Source records
------------------------------------------------------------
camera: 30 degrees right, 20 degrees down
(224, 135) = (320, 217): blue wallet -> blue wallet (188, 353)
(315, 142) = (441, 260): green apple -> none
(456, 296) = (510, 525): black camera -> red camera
------------------------------------------------------------
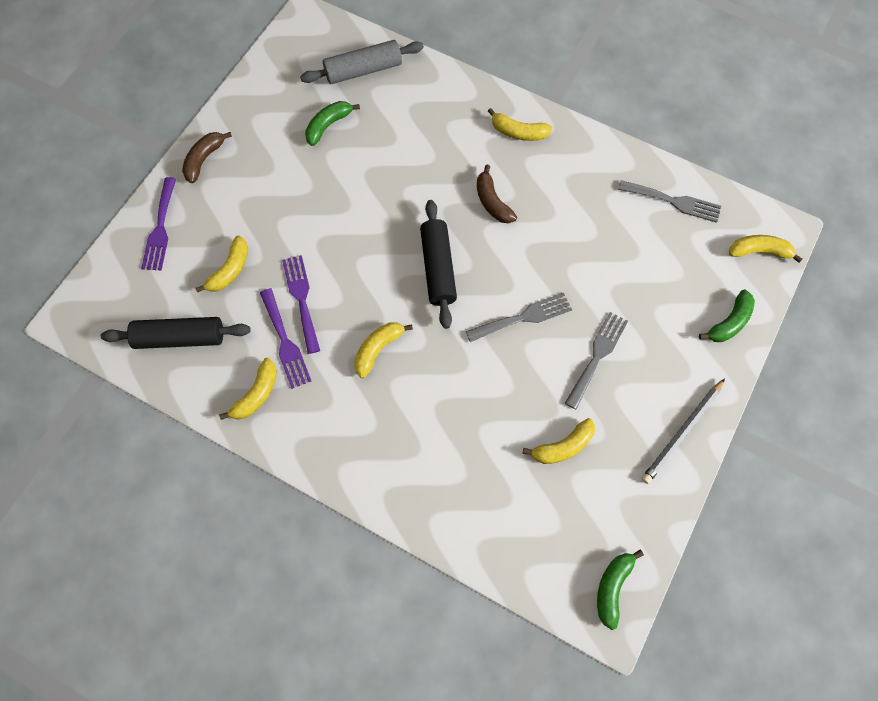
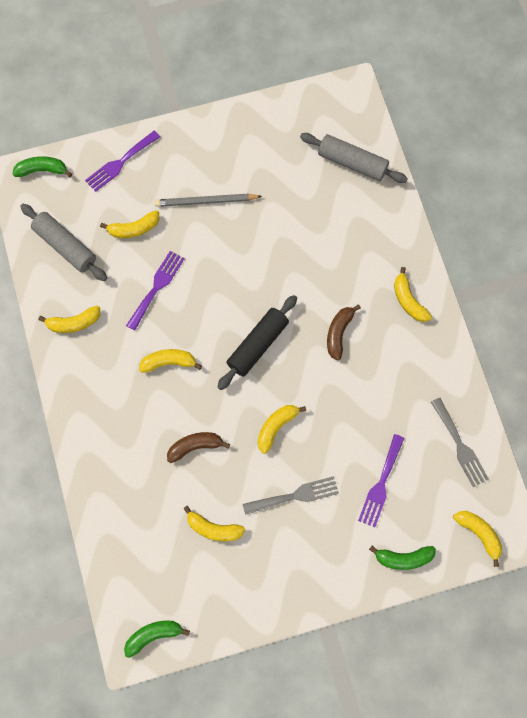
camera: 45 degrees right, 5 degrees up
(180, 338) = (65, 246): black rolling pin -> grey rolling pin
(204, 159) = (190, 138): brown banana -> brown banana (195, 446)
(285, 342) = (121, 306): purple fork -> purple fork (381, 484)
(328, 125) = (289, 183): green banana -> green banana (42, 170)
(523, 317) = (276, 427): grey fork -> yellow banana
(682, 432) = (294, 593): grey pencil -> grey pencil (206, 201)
------------------------------------------------------------
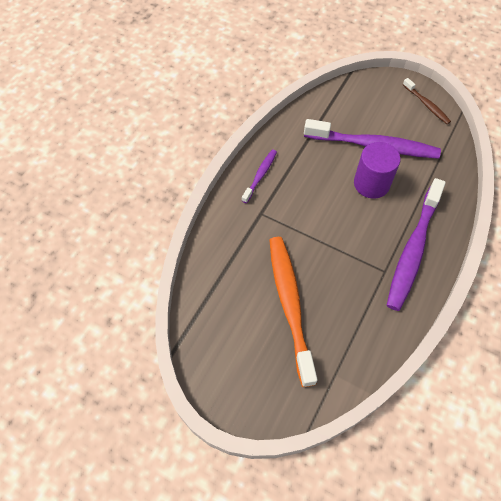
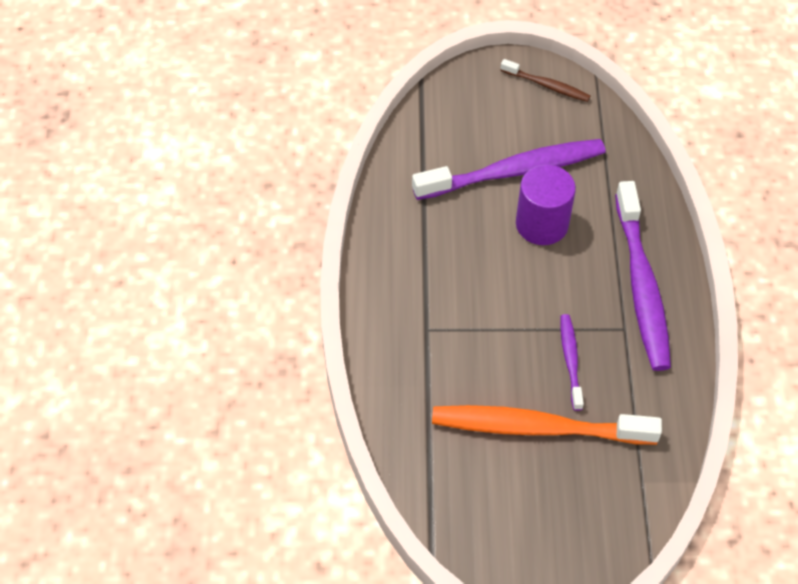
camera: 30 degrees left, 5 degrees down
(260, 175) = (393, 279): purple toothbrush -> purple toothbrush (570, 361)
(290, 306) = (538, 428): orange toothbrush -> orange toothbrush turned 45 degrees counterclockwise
------------------------------------------------------------
Requirement
From the entries above, restate word for word the lines from the line containing "camera: 30 degrees left, 5 degrees down" to the line containing "(290, 306) = (538, 428): orange", both ends included, and nothing more.

Response to the exercise
camera: 30 degrees left, 5 degrees down
(260, 175) = (393, 279): purple toothbrush -> purple toothbrush (570, 361)
(290, 306) = (538, 428): orange toothbrush -> orange toothbrush turned 45 degrees counterclockwise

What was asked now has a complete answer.